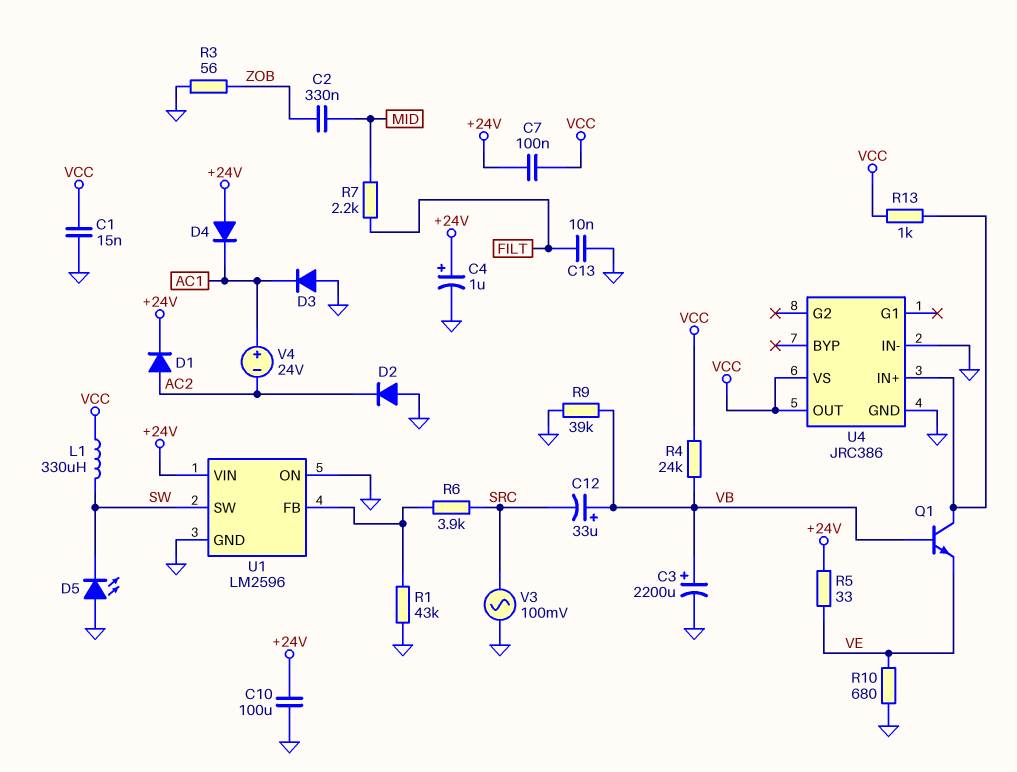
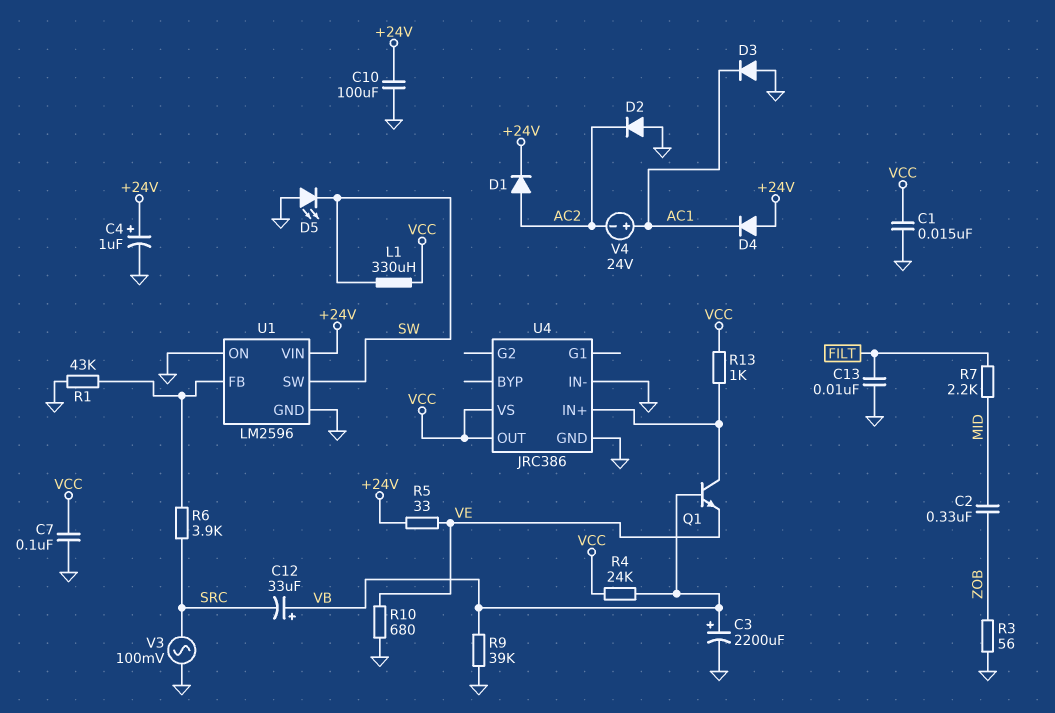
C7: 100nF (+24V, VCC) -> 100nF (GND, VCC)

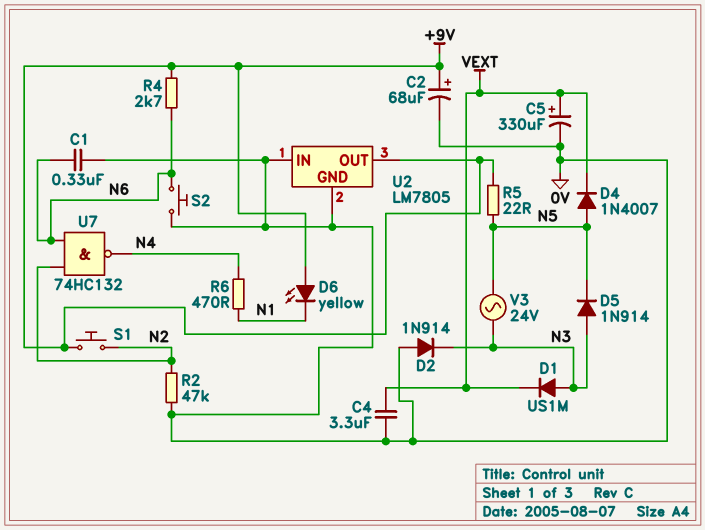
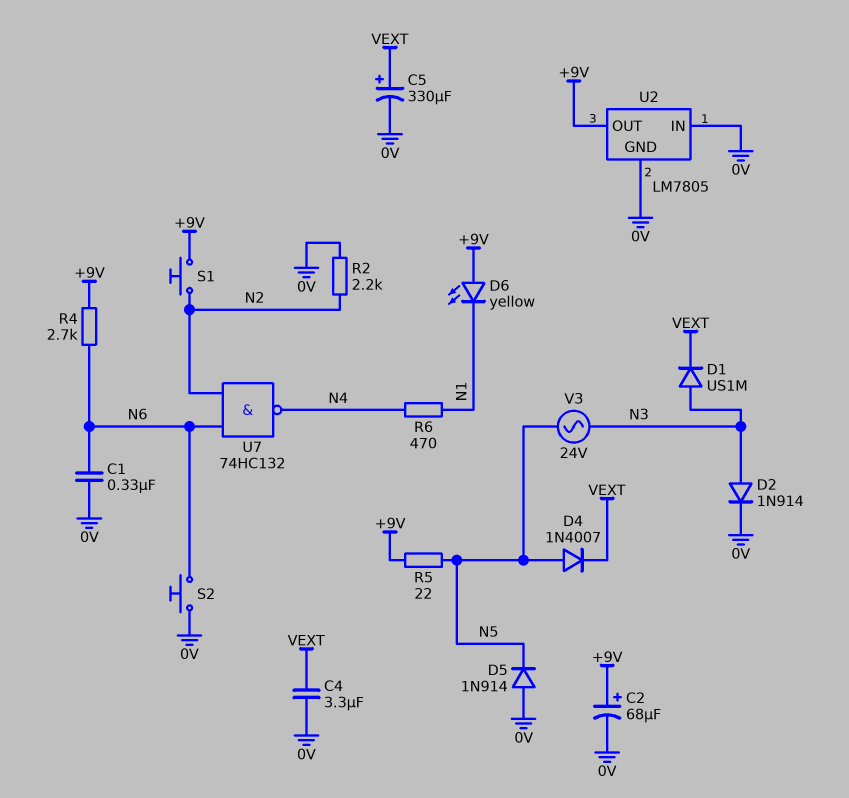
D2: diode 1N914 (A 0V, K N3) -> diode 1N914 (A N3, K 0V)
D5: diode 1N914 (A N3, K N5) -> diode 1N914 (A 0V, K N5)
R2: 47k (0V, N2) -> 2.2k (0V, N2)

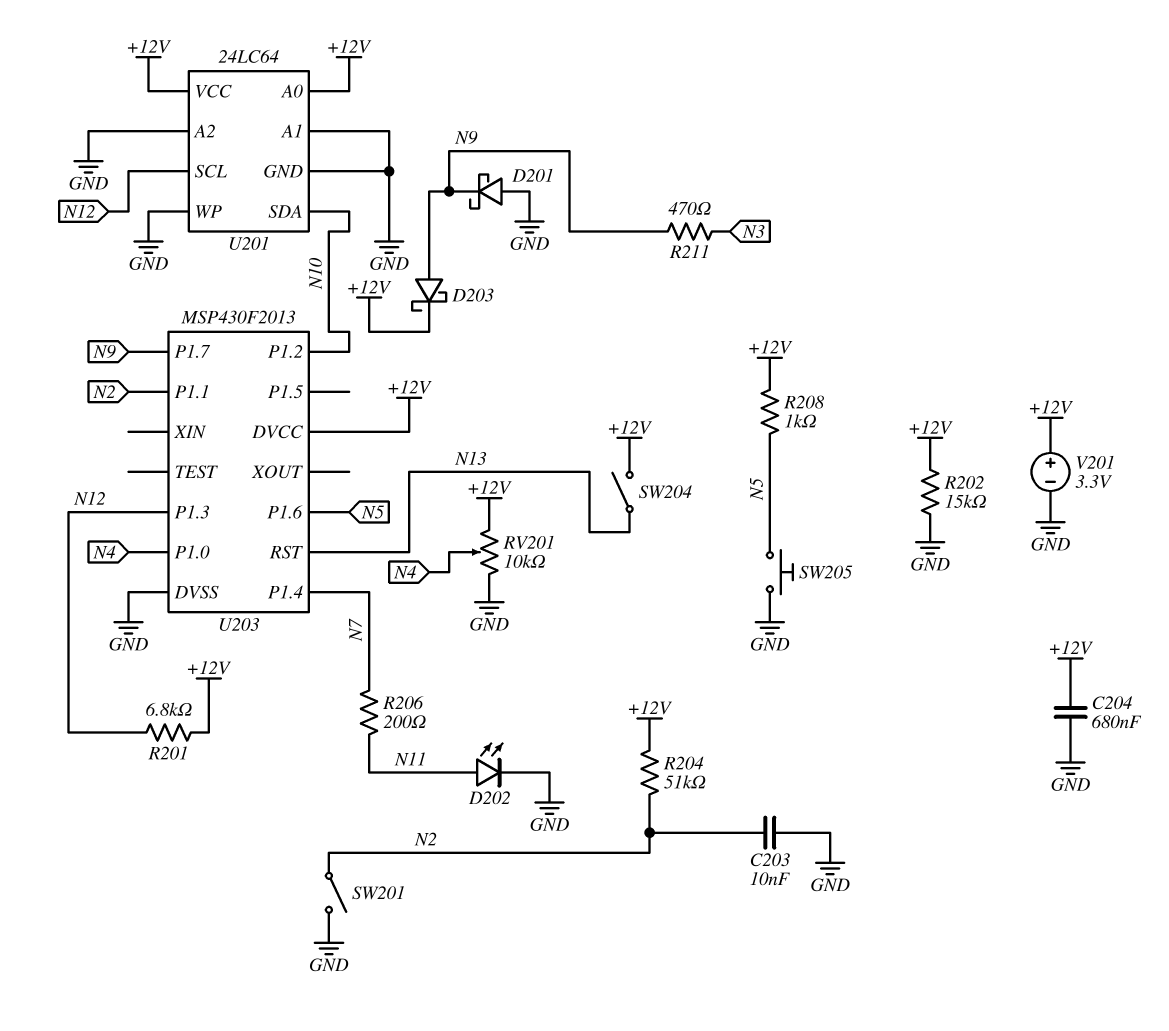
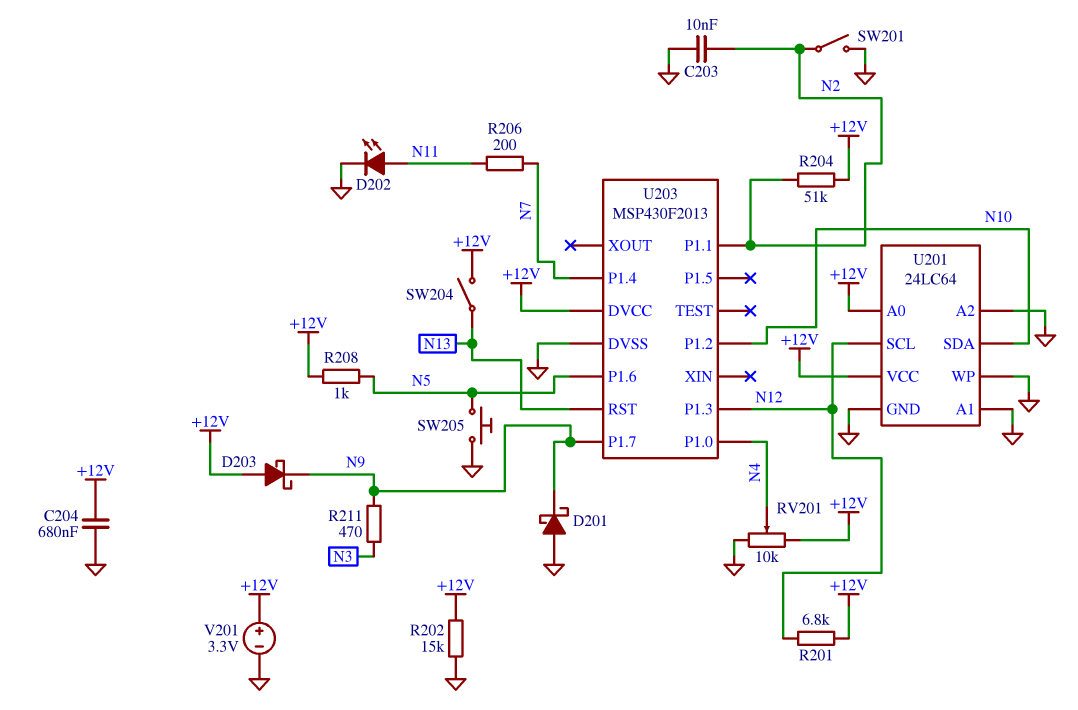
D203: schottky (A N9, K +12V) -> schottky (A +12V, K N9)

******

The copy must begin with the line containing "D5: diode 1N914", end with the last line of the material, match each line exactly, and hold no pictures.

D5: diode 1N914 (A N3, K N5) -> diode 1N914 (A 0V, K N5)
R2: 47k (0V, N2) -> 2.2k (0V, N2)

D203: schottky (A N9, K +12V) -> schottky (A +12V, K N9)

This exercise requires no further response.